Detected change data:

=== Section Start ===

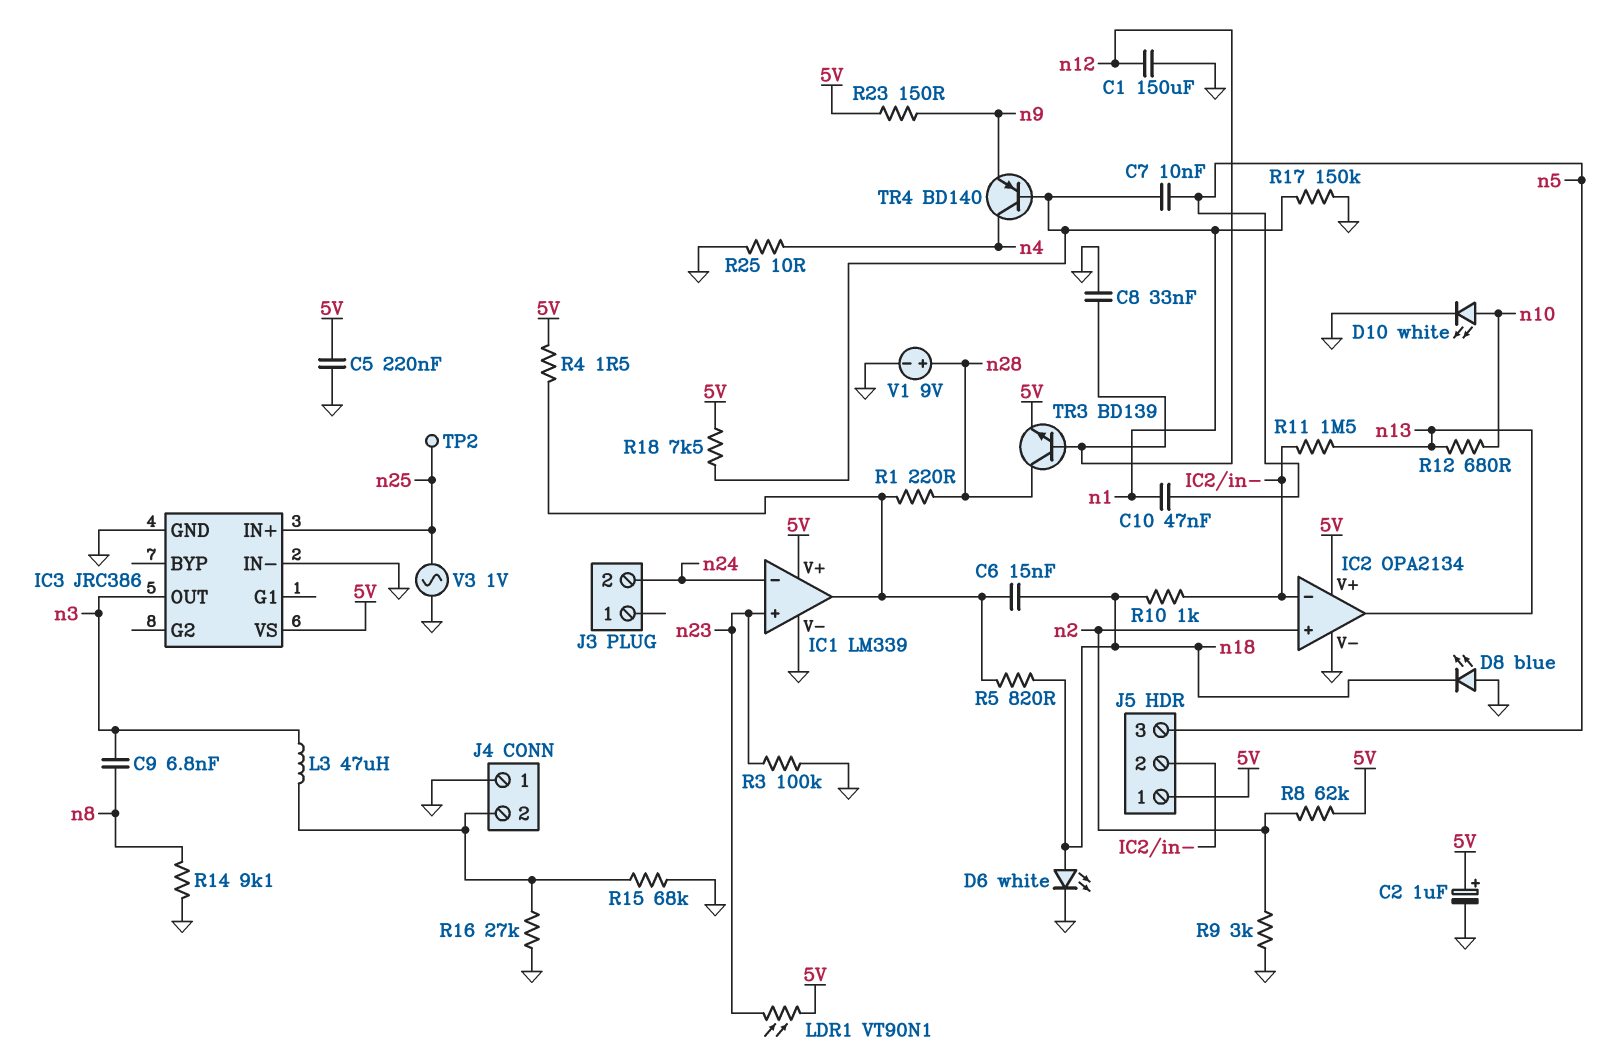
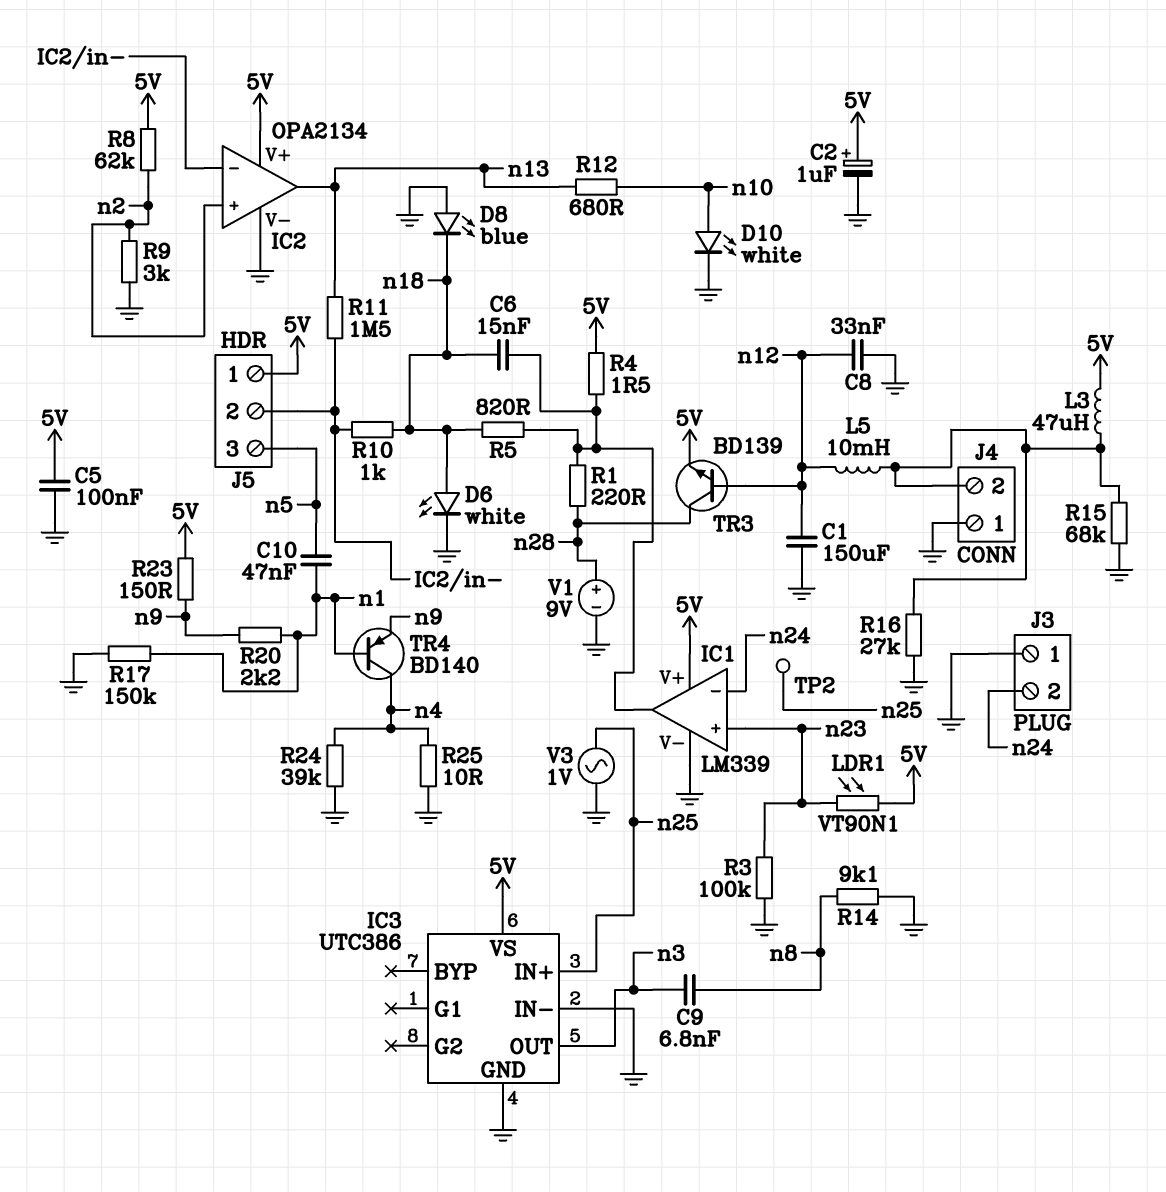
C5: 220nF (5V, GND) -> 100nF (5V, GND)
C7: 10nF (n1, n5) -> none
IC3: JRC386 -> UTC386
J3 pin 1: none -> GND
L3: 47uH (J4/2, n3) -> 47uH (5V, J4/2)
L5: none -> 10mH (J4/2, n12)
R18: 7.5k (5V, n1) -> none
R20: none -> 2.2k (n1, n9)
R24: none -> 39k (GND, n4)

=== Section End ===

> _WHAT YOU SHOULD DO_: Only the lines from the one containing "R18: 7.5k (5V, n1) -> none" through the last line of the entries above should be copied, exactly as written.

> _ANSWER BOX_:
R18: 7.5k (5V, n1) -> none
R20: none -> 2.2k (n1, n9)
R24: none -> 39k (GND, n4)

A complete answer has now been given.